Could you please reproduce every record below exactly, leaving out the pictures?

┌──

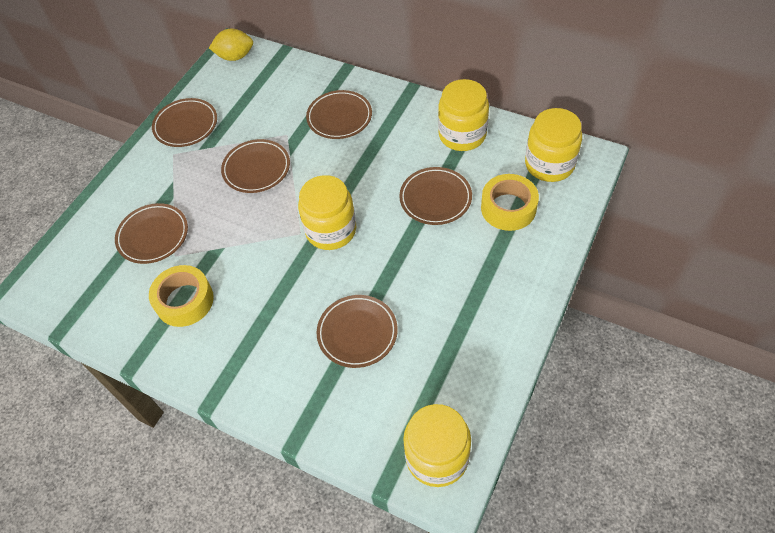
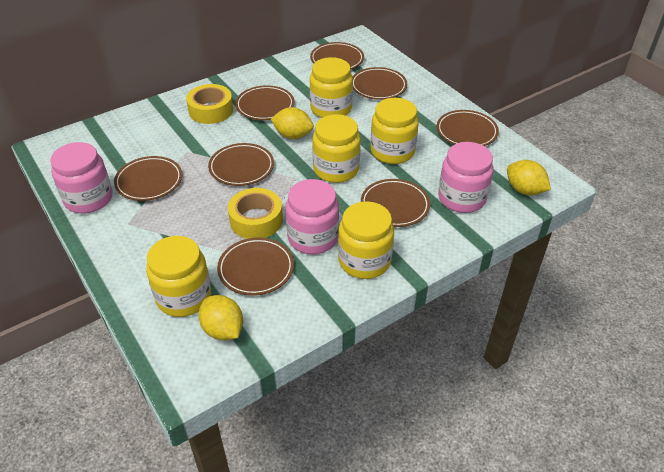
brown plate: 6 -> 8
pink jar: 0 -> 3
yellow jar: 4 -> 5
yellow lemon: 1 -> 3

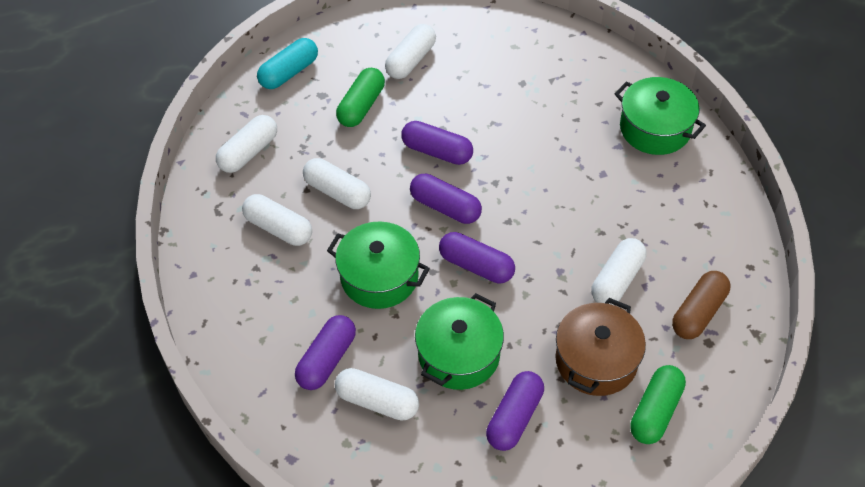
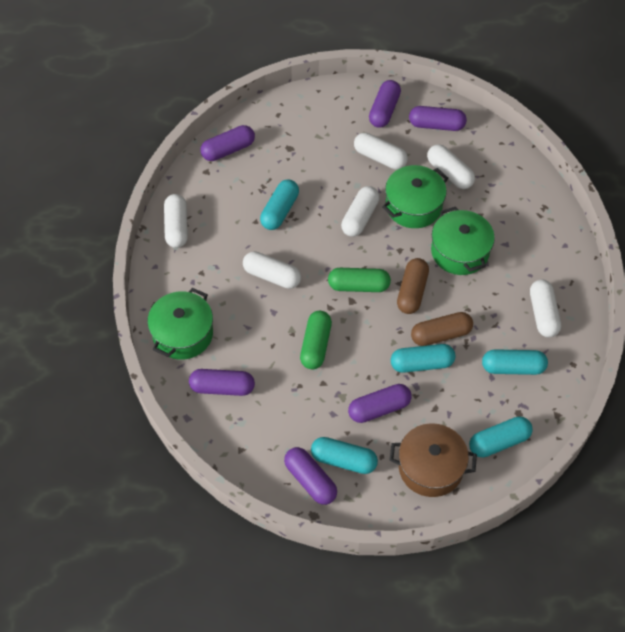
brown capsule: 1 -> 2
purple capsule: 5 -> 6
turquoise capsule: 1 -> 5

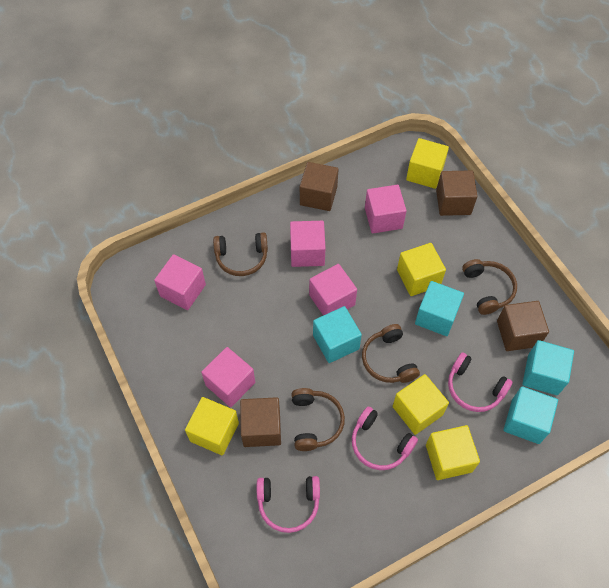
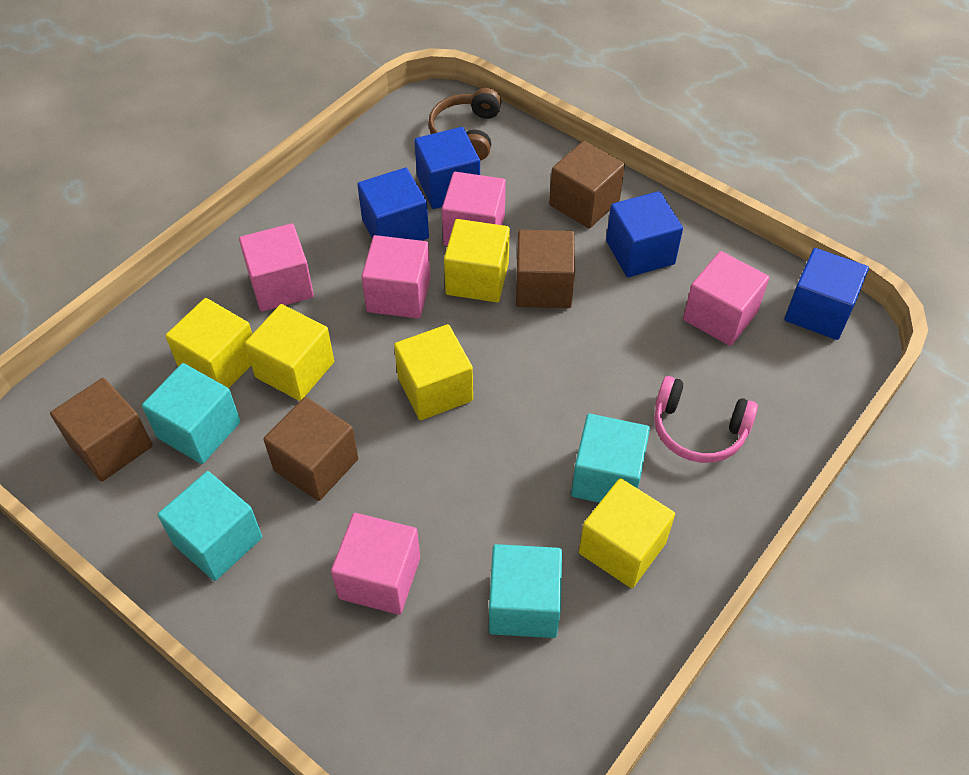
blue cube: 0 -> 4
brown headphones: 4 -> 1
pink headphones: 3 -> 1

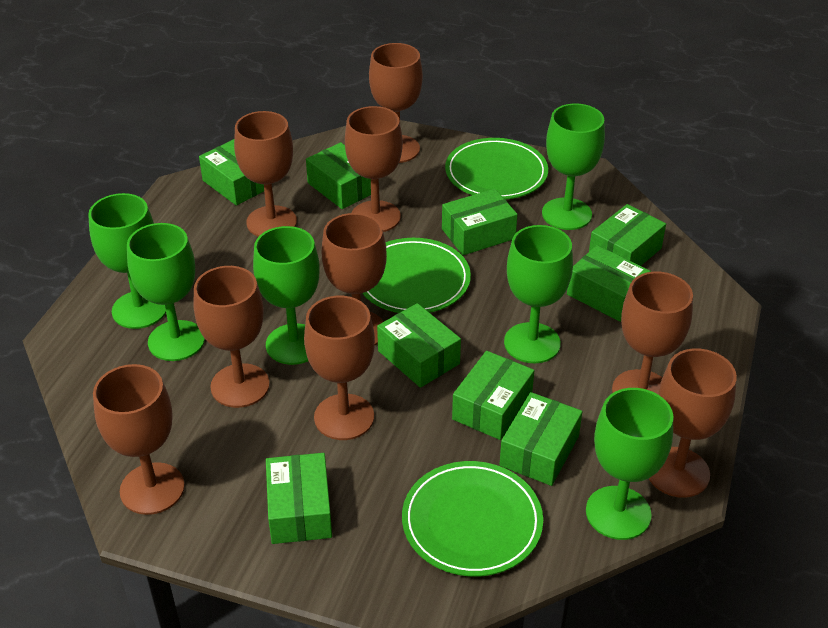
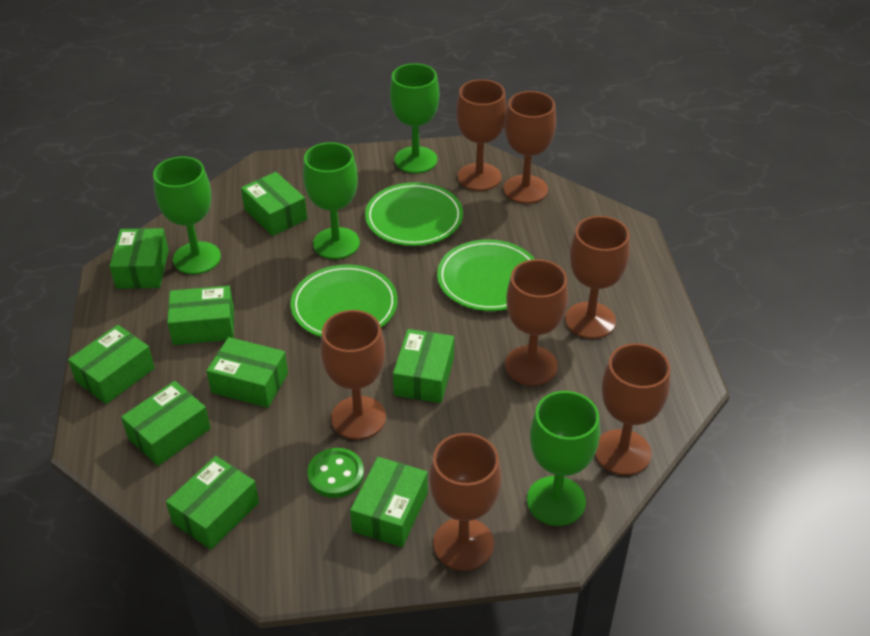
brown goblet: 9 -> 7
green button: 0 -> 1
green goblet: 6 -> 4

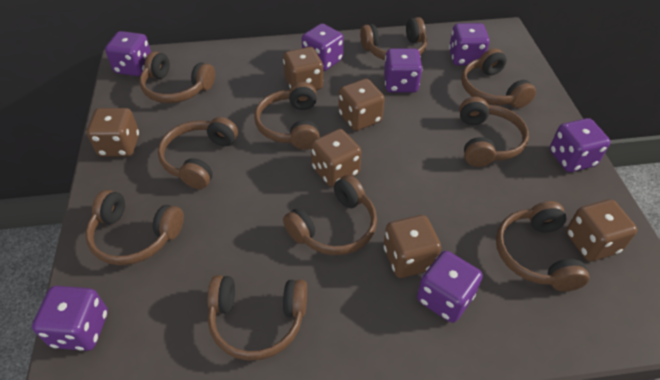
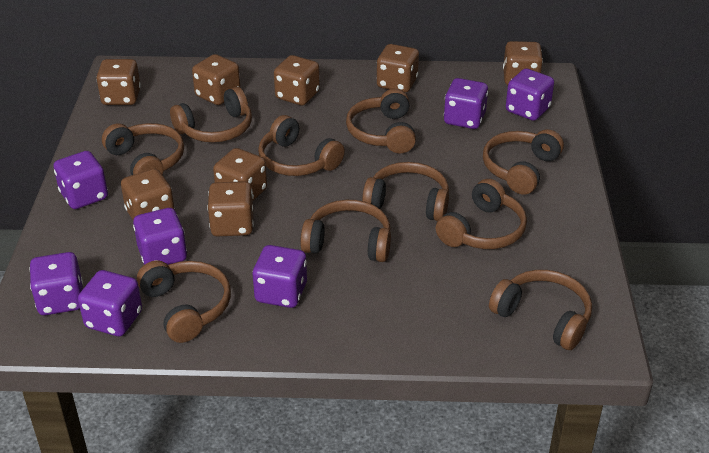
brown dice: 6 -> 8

└──

Output for this task.
brown plate: 6 -> 8
pink jar: 0 -> 3
yellow jar: 4 -> 5
yellow lemon: 1 -> 3

brown capsule: 1 -> 2
purple capsule: 5 -> 6
turquoise capsule: 1 -> 5

blue cube: 0 -> 4
brown headphones: 4 -> 1
pink headphones: 3 -> 1

brown goblet: 9 -> 7
green button: 0 -> 1
green goblet: 6 -> 4

brown dice: 6 -> 8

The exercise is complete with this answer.